From the entries below, copy every line that holds the word "secondary".

───── Extracted information

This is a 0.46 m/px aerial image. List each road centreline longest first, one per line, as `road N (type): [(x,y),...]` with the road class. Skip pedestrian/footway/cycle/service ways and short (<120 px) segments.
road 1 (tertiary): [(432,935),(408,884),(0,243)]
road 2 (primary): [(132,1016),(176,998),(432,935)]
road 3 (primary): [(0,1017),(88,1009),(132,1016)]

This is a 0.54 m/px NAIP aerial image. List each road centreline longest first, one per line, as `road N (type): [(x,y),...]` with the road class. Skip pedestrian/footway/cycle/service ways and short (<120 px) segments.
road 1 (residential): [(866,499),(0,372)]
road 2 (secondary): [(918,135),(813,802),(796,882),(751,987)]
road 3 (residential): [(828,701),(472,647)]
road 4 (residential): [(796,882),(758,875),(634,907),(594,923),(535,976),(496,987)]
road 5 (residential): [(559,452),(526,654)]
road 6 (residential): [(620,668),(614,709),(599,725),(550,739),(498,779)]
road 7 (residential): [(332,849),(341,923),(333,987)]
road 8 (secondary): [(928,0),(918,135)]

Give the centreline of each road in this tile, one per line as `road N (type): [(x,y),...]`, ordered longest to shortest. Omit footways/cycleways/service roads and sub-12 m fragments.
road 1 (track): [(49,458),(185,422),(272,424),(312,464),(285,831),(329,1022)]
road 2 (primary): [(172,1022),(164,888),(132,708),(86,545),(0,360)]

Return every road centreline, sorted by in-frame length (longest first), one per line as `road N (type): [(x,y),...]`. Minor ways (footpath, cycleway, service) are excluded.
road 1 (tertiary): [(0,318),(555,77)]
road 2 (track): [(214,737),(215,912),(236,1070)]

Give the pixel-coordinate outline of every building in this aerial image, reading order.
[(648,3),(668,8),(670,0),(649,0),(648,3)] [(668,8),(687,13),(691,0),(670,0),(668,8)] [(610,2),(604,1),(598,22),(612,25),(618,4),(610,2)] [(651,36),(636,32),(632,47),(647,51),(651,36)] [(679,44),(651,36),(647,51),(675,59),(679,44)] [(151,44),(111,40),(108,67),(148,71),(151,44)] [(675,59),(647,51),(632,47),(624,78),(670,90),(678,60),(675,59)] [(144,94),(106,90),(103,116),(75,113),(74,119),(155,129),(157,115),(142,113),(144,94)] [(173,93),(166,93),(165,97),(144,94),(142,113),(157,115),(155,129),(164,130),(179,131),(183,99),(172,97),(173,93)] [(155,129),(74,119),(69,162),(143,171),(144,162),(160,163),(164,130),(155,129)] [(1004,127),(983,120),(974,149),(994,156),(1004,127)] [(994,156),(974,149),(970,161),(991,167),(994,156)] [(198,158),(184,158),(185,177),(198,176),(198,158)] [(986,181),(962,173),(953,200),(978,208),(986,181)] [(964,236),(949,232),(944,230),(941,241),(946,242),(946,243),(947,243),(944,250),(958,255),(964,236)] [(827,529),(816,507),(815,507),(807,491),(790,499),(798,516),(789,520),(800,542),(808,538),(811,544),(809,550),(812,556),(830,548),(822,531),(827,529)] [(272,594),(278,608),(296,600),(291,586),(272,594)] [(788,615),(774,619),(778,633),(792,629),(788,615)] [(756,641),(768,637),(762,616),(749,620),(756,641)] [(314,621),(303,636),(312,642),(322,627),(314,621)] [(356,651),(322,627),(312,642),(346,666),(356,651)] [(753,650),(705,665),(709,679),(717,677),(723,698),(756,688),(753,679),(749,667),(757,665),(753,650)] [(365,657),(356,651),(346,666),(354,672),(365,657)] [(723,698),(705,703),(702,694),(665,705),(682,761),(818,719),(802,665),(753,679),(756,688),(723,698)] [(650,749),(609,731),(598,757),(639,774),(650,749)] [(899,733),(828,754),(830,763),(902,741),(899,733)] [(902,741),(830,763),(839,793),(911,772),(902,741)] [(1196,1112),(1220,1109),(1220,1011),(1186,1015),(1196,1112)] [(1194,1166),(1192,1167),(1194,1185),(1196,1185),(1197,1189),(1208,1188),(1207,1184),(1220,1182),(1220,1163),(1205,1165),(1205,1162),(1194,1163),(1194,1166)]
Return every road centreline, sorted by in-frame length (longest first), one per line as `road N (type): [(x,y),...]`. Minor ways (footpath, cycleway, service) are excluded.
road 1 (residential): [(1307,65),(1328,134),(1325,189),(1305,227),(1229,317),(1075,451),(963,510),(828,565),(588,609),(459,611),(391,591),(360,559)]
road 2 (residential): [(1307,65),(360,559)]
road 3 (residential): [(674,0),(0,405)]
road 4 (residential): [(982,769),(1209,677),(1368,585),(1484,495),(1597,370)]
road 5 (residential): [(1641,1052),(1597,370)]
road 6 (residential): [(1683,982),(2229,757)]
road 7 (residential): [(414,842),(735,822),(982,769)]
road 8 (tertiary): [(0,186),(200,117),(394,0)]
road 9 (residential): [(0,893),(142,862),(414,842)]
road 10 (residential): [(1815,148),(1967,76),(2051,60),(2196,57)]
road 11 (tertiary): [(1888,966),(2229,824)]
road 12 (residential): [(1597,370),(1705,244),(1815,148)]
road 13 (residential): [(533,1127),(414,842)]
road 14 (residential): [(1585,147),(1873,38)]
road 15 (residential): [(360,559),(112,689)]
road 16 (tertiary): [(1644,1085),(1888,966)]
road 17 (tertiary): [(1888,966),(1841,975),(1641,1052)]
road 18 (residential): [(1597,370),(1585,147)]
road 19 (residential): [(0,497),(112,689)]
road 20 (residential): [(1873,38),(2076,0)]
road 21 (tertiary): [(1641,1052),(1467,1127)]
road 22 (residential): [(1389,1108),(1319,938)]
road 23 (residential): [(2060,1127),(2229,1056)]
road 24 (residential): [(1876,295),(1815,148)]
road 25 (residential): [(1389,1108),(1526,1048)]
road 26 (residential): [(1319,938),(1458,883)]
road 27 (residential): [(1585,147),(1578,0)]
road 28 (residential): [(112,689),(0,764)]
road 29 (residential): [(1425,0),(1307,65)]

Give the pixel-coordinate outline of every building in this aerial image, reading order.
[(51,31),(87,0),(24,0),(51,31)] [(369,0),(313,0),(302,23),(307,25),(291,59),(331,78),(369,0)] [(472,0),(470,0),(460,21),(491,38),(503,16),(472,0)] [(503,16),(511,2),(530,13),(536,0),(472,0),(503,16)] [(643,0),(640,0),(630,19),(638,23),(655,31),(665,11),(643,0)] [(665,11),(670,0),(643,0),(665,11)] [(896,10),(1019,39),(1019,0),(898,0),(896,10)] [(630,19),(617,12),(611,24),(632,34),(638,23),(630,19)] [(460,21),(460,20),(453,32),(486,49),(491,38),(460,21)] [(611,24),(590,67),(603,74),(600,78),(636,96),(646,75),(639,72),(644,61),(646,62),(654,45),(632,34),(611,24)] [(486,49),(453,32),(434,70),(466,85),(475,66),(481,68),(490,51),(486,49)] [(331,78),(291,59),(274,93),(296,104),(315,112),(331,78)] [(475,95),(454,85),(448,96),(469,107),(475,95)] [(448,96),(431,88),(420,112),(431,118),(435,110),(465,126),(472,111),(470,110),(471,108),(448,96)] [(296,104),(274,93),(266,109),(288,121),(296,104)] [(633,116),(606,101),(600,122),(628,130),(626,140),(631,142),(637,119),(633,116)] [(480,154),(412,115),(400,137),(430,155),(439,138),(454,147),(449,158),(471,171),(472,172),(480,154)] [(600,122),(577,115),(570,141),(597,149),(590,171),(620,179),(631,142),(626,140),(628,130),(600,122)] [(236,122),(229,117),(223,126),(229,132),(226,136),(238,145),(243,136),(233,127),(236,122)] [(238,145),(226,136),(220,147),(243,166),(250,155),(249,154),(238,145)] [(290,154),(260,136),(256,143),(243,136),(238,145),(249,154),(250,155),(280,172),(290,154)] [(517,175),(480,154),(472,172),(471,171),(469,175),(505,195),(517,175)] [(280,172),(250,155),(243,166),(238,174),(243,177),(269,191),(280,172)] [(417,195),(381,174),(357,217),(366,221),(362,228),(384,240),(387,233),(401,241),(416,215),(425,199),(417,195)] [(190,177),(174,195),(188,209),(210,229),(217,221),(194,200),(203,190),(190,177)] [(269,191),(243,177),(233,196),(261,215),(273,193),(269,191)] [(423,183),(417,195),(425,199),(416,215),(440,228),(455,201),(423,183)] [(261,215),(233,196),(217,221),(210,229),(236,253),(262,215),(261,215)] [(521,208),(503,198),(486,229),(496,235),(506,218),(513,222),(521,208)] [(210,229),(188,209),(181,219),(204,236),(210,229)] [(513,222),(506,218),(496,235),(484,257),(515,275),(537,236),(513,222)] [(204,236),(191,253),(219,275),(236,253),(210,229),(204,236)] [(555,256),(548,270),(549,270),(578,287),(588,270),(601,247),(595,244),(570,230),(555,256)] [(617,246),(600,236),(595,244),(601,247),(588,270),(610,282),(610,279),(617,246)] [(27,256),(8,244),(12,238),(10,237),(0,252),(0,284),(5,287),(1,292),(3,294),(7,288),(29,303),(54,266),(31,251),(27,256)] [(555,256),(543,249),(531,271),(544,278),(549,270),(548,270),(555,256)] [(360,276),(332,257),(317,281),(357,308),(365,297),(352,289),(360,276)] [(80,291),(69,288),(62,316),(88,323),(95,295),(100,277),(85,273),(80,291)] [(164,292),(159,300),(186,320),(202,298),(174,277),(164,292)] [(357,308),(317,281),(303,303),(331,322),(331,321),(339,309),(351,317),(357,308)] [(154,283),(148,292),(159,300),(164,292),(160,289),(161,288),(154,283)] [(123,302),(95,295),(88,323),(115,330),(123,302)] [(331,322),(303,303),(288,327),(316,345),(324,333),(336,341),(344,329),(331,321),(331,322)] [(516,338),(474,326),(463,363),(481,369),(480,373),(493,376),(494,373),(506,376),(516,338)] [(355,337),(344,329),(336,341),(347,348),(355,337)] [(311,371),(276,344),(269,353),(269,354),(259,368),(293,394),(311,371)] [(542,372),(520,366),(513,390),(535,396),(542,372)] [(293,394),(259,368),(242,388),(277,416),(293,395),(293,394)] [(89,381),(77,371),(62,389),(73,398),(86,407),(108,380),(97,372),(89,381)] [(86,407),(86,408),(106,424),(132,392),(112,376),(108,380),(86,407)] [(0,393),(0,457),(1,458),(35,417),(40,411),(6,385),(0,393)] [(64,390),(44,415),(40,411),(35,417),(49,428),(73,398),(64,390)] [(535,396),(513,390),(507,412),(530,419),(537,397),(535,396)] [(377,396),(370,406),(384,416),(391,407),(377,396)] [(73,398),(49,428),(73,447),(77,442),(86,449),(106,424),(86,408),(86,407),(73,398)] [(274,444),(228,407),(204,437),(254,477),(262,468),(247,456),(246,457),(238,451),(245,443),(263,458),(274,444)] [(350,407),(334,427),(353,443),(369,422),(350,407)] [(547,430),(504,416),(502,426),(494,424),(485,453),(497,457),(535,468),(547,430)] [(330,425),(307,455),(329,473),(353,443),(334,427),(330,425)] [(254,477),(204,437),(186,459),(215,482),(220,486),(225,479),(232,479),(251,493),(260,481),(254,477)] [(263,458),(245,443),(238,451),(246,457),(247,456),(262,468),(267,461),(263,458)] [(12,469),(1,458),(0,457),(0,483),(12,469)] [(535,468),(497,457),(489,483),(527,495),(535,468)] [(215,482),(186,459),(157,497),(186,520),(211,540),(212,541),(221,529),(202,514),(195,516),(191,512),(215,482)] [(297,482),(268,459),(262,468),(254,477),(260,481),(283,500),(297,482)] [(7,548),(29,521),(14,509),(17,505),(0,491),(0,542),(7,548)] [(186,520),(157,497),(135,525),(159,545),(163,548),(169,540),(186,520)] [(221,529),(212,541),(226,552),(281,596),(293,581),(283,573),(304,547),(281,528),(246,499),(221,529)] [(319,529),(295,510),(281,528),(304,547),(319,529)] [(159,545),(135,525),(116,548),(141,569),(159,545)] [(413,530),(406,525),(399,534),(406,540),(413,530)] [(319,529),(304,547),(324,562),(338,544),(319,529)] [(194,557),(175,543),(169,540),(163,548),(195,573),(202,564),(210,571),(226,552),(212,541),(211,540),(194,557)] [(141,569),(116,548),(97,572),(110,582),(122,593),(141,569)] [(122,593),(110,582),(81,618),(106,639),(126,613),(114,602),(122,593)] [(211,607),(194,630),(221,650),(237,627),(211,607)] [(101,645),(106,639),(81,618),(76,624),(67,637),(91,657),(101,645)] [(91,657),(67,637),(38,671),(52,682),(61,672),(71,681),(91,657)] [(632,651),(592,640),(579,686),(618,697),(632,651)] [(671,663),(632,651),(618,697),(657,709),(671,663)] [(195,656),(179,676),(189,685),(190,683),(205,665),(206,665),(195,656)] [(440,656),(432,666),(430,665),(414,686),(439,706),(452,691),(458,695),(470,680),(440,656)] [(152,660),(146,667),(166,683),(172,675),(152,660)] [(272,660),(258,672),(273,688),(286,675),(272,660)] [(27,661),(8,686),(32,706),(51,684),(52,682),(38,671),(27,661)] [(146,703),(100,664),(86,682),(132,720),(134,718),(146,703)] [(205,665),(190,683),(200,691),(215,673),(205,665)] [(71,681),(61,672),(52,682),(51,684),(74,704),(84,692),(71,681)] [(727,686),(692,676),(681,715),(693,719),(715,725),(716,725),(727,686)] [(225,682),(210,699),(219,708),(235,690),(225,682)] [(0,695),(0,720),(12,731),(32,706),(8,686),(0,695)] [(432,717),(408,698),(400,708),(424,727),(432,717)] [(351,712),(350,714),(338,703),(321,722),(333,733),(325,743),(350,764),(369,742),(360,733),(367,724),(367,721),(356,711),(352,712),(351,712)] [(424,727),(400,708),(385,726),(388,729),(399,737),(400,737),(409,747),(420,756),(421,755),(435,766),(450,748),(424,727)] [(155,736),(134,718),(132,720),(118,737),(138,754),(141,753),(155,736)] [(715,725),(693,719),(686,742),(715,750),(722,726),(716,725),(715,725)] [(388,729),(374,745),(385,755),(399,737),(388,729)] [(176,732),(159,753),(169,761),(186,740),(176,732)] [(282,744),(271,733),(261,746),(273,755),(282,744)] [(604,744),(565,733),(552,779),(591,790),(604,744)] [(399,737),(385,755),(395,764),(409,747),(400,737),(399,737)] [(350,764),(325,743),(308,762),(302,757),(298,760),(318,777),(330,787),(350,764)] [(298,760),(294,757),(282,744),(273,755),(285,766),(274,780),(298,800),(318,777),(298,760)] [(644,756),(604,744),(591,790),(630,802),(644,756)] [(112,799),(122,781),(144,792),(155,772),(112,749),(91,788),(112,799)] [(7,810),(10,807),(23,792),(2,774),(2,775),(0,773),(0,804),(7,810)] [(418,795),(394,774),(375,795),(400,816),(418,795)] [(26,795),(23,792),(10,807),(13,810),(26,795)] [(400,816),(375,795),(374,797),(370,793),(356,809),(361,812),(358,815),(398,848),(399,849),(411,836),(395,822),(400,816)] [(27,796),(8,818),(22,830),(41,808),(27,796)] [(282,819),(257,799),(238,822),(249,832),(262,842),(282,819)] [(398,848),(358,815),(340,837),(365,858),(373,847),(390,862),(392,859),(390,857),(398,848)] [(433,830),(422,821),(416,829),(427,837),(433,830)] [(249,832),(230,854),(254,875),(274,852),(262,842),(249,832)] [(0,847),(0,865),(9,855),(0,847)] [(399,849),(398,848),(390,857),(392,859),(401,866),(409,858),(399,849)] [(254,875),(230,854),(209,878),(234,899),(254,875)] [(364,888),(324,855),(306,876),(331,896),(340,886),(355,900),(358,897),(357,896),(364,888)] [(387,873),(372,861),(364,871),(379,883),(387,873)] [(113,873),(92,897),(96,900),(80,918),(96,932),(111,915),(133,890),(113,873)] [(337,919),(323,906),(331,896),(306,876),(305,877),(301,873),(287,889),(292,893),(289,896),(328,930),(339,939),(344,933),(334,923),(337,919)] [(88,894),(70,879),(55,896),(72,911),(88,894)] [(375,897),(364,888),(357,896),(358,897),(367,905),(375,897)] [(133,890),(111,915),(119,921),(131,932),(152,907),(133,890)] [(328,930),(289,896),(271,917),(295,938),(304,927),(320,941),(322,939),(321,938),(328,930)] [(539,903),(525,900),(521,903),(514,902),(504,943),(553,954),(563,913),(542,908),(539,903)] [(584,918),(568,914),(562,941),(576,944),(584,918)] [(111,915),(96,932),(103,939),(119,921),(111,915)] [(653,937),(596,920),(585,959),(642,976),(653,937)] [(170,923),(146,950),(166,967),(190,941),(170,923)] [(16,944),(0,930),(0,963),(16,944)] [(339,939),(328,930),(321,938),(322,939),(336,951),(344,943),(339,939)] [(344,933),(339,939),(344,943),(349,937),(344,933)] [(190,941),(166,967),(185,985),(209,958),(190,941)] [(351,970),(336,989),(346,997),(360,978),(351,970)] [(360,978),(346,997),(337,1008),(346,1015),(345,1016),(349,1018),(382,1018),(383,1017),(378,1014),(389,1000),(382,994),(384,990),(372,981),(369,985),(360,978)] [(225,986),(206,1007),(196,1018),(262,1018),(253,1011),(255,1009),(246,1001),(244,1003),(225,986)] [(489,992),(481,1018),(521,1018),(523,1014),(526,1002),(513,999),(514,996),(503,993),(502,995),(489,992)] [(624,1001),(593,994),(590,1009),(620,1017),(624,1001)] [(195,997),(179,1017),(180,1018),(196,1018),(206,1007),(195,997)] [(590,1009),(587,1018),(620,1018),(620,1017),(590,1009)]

──────────

Output below:
road 2 (secondary): [(918,135),(813,802),(796,882),(751,987)]
road 8 (secondary): [(928,0),(918,135)]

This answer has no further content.